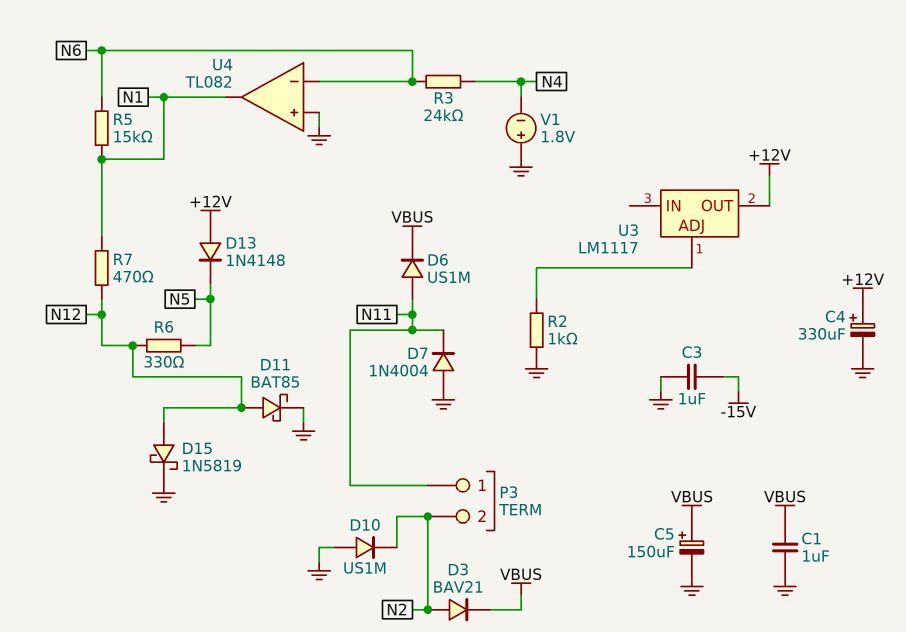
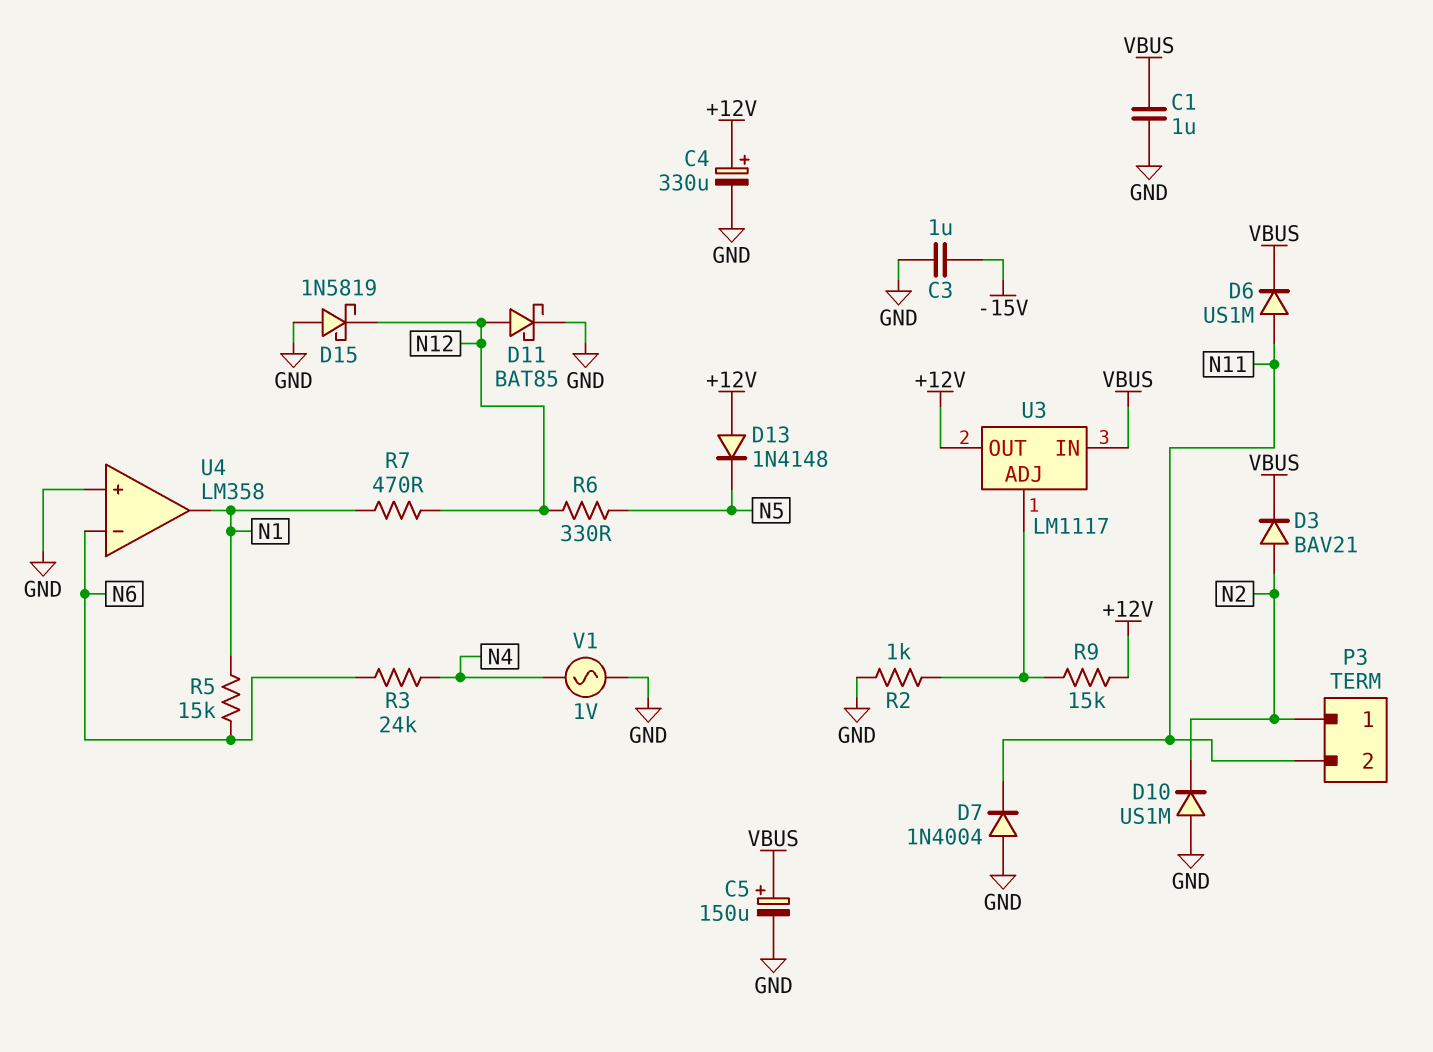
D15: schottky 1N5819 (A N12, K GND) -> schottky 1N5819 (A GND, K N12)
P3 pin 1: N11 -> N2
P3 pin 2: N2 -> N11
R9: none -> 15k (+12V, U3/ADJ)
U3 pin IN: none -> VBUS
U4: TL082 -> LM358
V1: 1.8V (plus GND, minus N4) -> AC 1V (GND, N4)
===============
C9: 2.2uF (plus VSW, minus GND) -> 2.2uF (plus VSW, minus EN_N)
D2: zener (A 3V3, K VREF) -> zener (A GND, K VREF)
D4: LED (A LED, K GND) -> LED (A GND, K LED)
===============
- **Exercise instructions**:
Print exactly the lines of the listing above starting at the line containing "D15: schottky 1N5819" and ending at the line containing "V1: 1.8V (plus", both included.

- **Worked solution**:
D15: schottky 1N5819 (A N12, K GND) -> schottky 1N5819 (A GND, K N12)
P3 pin 1: N11 -> N2
P3 pin 2: N2 -> N11
R9: none -> 15k (+12V, U3/ADJ)
U3 pin IN: none -> VBUS
U4: TL082 -> LM358
V1: 1.8V (plus GND, minus N4) -> AC 1V (GND, N4)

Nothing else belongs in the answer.